◆ Excerpted data
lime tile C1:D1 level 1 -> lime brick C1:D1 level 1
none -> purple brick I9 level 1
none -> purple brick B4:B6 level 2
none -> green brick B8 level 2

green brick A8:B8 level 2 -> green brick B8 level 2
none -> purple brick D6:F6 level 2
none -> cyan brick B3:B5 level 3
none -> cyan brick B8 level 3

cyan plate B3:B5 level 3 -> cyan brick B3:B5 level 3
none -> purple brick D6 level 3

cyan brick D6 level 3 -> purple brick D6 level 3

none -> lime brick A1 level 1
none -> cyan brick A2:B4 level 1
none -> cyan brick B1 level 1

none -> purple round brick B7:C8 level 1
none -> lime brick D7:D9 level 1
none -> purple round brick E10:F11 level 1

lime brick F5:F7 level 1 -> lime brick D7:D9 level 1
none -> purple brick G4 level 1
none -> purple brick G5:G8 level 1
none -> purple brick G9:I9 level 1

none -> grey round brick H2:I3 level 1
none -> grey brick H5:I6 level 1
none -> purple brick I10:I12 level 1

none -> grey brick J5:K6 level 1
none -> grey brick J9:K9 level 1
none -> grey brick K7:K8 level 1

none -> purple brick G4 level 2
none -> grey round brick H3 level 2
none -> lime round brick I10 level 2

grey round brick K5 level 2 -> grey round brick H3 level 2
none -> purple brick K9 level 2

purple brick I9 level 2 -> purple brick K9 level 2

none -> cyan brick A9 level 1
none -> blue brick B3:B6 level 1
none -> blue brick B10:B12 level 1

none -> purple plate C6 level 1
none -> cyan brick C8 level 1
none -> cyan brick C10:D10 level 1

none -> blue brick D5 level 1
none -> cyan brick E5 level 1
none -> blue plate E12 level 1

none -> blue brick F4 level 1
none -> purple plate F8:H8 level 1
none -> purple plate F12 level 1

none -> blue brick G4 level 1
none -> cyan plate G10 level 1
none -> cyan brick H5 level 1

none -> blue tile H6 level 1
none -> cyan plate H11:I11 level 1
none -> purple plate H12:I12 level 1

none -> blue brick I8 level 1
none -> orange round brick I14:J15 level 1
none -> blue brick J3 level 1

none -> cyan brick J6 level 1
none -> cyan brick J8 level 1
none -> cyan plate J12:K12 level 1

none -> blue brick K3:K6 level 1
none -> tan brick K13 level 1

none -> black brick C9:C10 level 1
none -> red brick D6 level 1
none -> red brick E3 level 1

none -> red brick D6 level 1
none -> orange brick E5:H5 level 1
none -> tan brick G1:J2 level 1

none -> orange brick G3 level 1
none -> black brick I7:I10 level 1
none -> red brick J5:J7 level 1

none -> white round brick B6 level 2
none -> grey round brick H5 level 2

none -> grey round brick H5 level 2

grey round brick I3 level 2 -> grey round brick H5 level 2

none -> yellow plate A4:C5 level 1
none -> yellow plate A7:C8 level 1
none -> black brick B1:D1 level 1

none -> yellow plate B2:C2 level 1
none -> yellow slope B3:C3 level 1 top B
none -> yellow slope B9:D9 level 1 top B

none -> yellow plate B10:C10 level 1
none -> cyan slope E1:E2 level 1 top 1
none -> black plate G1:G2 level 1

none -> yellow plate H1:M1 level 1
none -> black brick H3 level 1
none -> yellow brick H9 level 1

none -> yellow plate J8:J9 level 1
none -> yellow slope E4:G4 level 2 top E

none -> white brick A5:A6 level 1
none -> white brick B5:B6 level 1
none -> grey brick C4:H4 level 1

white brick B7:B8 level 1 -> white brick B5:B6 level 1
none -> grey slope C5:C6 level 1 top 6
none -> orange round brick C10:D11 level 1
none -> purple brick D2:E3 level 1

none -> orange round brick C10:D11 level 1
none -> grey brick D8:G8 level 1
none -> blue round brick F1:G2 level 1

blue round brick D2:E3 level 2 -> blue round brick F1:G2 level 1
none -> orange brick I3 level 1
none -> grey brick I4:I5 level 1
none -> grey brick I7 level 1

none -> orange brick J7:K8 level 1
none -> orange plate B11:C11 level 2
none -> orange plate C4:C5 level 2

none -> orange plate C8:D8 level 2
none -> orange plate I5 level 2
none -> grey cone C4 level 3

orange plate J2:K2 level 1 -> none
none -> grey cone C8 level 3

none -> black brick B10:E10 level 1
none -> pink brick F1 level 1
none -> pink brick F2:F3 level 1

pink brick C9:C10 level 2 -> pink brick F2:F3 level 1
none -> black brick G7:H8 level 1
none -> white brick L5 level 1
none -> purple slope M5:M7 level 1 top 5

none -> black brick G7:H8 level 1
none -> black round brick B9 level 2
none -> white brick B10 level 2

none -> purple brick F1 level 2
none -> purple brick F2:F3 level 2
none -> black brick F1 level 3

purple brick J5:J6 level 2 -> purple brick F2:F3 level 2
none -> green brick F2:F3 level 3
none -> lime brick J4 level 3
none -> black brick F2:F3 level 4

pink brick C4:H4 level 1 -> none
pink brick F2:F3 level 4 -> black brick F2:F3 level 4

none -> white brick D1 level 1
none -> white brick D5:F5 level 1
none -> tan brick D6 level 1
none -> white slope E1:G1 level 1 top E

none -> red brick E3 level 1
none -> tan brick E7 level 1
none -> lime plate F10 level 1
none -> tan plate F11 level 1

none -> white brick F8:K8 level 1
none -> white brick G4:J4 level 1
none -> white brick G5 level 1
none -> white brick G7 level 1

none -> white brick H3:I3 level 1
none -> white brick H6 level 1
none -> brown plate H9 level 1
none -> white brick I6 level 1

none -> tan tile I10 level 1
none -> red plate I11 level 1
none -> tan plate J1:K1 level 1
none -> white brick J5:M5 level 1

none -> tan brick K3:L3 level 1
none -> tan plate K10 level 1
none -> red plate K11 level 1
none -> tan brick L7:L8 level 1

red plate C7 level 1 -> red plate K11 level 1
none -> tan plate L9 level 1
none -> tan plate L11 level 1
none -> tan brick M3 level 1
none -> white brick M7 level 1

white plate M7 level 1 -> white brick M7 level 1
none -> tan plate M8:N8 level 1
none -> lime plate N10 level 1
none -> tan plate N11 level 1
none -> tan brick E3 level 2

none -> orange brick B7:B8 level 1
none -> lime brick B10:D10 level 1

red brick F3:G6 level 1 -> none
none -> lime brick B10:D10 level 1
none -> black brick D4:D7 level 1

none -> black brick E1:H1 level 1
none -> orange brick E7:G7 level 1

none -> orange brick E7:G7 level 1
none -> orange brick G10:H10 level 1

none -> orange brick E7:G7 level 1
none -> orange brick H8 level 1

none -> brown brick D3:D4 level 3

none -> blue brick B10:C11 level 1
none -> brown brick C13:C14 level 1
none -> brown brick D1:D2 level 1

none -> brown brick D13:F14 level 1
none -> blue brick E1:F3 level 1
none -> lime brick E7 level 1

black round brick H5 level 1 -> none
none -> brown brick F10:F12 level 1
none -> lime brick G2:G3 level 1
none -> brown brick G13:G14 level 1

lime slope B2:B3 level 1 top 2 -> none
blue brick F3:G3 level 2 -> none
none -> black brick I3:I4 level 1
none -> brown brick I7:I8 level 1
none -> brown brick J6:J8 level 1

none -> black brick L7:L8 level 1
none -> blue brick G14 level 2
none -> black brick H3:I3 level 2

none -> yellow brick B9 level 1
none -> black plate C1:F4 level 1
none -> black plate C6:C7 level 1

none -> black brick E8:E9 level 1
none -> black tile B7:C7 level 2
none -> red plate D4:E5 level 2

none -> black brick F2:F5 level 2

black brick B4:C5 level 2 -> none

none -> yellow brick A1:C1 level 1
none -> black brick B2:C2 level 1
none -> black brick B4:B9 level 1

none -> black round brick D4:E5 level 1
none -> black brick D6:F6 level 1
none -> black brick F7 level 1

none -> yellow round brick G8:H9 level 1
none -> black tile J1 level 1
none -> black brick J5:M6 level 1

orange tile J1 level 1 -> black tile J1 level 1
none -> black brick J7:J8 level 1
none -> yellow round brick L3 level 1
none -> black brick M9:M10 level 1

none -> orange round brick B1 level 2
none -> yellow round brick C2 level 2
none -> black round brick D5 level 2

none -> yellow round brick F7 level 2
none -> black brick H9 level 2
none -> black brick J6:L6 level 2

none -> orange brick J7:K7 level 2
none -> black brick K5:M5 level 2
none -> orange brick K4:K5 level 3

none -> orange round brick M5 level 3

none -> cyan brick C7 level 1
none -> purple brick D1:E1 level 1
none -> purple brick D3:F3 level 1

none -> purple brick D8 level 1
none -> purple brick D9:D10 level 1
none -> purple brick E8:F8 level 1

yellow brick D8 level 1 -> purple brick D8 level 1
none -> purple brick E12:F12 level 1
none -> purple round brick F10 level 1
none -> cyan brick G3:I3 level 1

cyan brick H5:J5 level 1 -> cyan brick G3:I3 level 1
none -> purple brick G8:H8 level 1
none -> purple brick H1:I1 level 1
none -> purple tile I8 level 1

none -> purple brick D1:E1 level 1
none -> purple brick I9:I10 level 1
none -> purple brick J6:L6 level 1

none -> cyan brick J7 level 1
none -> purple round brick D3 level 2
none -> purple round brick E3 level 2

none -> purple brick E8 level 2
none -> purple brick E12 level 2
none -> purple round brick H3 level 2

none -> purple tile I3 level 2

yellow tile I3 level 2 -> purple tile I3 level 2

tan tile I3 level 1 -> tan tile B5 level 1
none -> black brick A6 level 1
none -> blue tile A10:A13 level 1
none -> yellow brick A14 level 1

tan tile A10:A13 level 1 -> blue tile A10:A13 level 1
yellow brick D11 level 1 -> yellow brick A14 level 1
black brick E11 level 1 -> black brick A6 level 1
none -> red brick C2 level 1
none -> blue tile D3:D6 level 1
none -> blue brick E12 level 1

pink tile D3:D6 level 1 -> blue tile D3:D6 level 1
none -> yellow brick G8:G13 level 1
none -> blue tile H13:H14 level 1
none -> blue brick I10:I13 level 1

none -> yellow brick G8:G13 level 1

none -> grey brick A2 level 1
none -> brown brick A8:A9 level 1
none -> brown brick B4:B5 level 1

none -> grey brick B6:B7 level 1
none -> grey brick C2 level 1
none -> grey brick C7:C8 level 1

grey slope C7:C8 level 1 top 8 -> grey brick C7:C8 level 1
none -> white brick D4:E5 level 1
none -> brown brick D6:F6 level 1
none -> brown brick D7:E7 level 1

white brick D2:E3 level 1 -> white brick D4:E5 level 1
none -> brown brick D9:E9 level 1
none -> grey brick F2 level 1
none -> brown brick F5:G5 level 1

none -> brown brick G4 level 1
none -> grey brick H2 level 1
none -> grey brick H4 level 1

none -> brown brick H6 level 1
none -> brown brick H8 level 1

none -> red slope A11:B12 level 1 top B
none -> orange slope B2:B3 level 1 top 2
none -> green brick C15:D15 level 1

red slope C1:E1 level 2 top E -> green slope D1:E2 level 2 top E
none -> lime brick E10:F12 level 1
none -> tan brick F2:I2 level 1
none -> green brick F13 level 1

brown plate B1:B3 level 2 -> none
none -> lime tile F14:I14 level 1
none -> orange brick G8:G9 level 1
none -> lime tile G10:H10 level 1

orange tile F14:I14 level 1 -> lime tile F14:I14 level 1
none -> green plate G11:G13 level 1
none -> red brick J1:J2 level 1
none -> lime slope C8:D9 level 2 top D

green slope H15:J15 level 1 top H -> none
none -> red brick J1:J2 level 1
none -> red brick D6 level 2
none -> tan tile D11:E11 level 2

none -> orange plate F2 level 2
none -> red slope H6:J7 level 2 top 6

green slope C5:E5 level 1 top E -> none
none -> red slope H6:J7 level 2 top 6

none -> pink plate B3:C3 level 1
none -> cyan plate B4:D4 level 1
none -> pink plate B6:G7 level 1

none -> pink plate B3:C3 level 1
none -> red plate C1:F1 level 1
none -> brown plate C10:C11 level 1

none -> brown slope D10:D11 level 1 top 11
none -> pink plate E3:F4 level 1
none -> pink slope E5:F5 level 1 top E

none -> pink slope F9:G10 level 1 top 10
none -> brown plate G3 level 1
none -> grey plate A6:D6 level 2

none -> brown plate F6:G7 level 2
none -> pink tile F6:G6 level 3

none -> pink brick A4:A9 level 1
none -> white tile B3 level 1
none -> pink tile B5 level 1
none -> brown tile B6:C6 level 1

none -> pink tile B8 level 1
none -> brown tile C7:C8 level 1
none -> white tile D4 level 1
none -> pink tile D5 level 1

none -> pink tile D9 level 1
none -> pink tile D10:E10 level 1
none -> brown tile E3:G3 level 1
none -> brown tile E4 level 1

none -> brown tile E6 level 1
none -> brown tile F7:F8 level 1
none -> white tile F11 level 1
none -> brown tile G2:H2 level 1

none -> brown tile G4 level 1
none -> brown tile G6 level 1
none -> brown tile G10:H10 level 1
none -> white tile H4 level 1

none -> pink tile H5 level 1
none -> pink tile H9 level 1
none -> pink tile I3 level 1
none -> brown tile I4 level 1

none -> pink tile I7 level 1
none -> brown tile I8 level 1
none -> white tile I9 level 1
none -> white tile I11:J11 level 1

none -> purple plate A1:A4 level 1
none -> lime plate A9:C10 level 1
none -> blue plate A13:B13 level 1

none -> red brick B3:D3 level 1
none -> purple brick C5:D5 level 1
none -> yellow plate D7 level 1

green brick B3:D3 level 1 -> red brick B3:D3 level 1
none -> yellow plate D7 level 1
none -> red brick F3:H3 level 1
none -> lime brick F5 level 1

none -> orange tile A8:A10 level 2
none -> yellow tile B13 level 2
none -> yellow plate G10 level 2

◆ What to do
Up to and including the line containing "none -> cyan plate J12:K12 level 1", please write out the listing exactly, starting from its first line.

◆ Result
lime tile C1:D1 level 1 -> lime brick C1:D1 level 1
none -> purple brick I9 level 1
none -> purple brick B4:B6 level 2
none -> green brick B8 level 2

green brick A8:B8 level 2 -> green brick B8 level 2
none -> purple brick D6:F6 level 2
none -> cyan brick B3:B5 level 3
none -> cyan brick B8 level 3

cyan plate B3:B5 level 3 -> cyan brick B3:B5 level 3
none -> purple brick D6 level 3

cyan brick D6 level 3 -> purple brick D6 level 3

none -> lime brick A1 level 1
none -> cyan brick A2:B4 level 1
none -> cyan brick B1 level 1

none -> purple round brick B7:C8 level 1
none -> lime brick D7:D9 level 1
none -> purple round brick E10:F11 level 1

lime brick F5:F7 level 1 -> lime brick D7:D9 level 1
none -> purple brick G4 level 1
none -> purple brick G5:G8 level 1
none -> purple brick G9:I9 level 1

none -> grey round brick H2:I3 level 1
none -> grey brick H5:I6 level 1
none -> purple brick I10:I12 level 1

none -> grey brick J5:K6 level 1
none -> grey brick J9:K9 level 1
none -> grey brick K7:K8 level 1

none -> purple brick G4 level 2
none -> grey round brick H3 level 2
none -> lime round brick I10 level 2

grey round brick K5 level 2 -> grey round brick H3 level 2
none -> purple brick K9 level 2

purple brick I9 level 2 -> purple brick K9 level 2

none -> cyan brick A9 level 1
none -> blue brick B3:B6 level 1
none -> blue brick B10:B12 level 1

none -> purple plate C6 level 1
none -> cyan brick C8 level 1
none -> cyan brick C10:D10 level 1

none -> blue brick D5 level 1
none -> cyan brick E5 level 1
none -> blue plate E12 level 1

none -> blue brick F4 level 1
none -> purple plate F8:H8 level 1
none -> purple plate F12 level 1

none -> blue brick G4 level 1
none -> cyan plate G10 level 1
none -> cyan brick H5 level 1

none -> blue tile H6 level 1
none -> cyan plate H11:I11 level 1
none -> purple plate H12:I12 level 1

none -> blue brick I8 level 1
none -> orange round brick I14:J15 level 1
none -> blue brick J3 level 1

none -> cyan brick J6 level 1
none -> cyan brick J8 level 1
none -> cyan plate J12:K12 level 1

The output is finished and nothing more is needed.